*** Opening EXTRACTED DATA ***
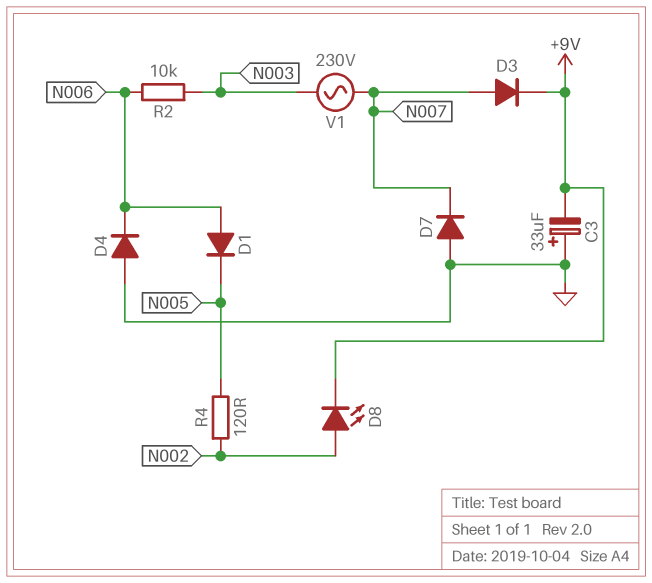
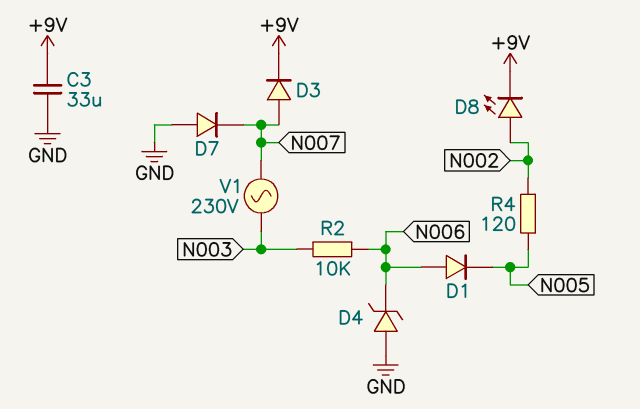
C3: 33uF (plus GND, minus +9V) -> 33uF (+9V, GND)
D4: diode (A GND, K N006) -> zener (A GND, K N006)

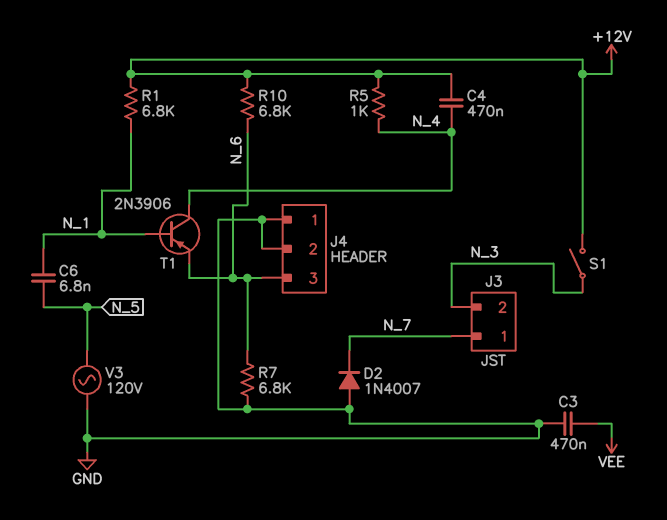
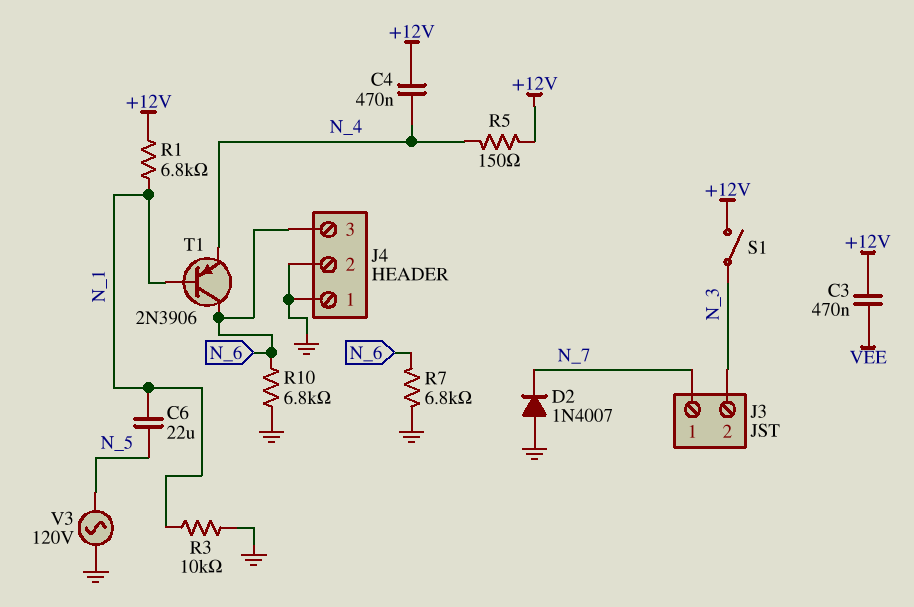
C3: 470nF (GND, VEE) -> 470nF (+12V, VEE)
C6: 6.8nF (N_1, N_5) -> 22uF (N_1, N_5)
R3: none -> 10k (GND, N_1)
R5: 1k (+12V, N_4) -> 150 (+12V, N_4)
R10: 6.8k (+12V, N_6) -> 6.8k (GND, N_6)
T1: PNP 2N3906 (B N_1, C N_4, E N_6) -> PNP 2N3906 (B N_1, C N_6, E N_4)

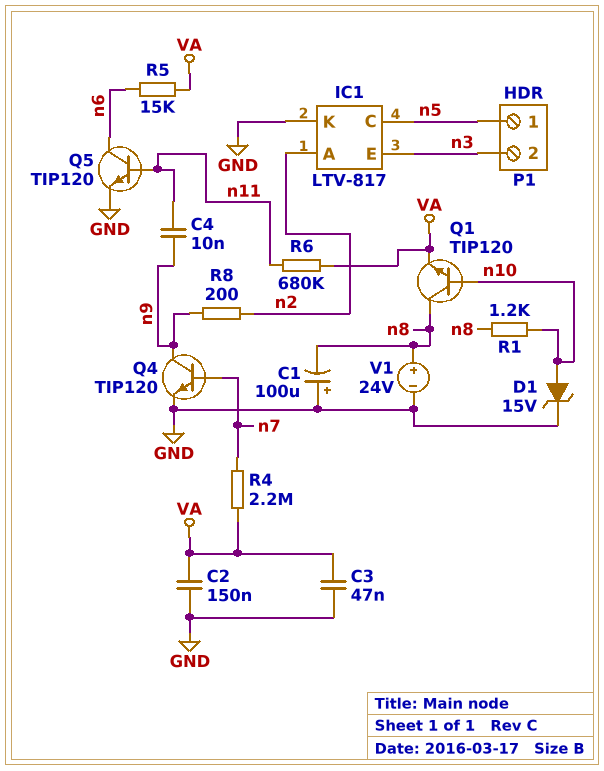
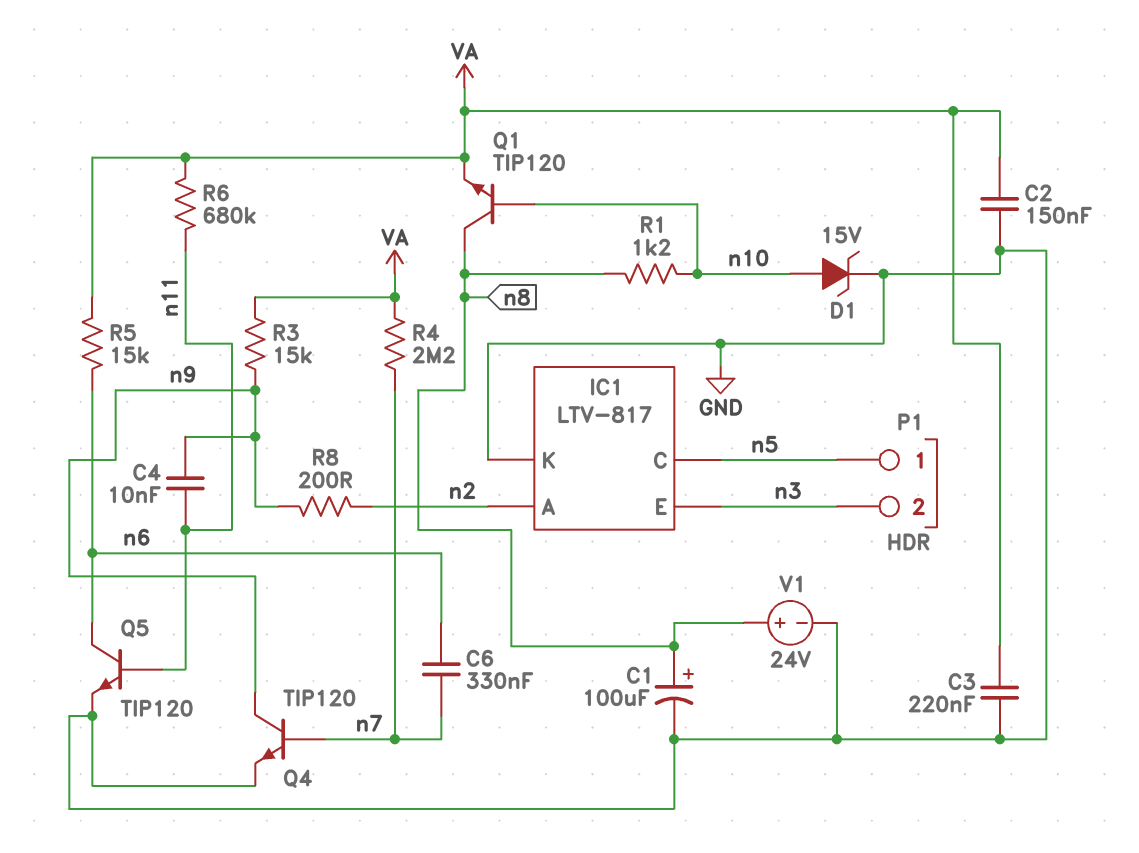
C1: 100uF (plus GND, minus n8) -> 100uF (plus n8, minus GND)
C3: 47nF (GND, VA) -> 220nF (GND, VA)
C6: none -> 330nF (n6, n7)
R3: none -> 15k (VA, n9)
*** Closing EXTRACTED DATA ***
### EXERCISE DESCRIPTION:
Restate the data word for word and exclude every picture.

### RESULT OF THIS TASK:
C3: 33uF (plus GND, minus +9V) -> 33uF (+9V, GND)
D4: diode (A GND, K N006) -> zener (A GND, K N006)

C3: 470nF (GND, VEE) -> 470nF (+12V, VEE)
C6: 6.8nF (N_1, N_5) -> 22uF (N_1, N_5)
R3: none -> 10k (GND, N_1)
R5: 1k (+12V, N_4) -> 150 (+12V, N_4)
R10: 6.8k (+12V, N_6) -> 6.8k (GND, N_6)
T1: PNP 2N3906 (B N_1, C N_4, E N_6) -> PNP 2N3906 (B N_1, C N_6, E N_4)

C1: 100uF (plus GND, minus n8) -> 100uF (plus n8, minus GND)
C3: 47nF (GND, VA) -> 220nF (GND, VA)
C6: none -> 330nF (n6, n7)
R3: none -> 15k (VA, n9)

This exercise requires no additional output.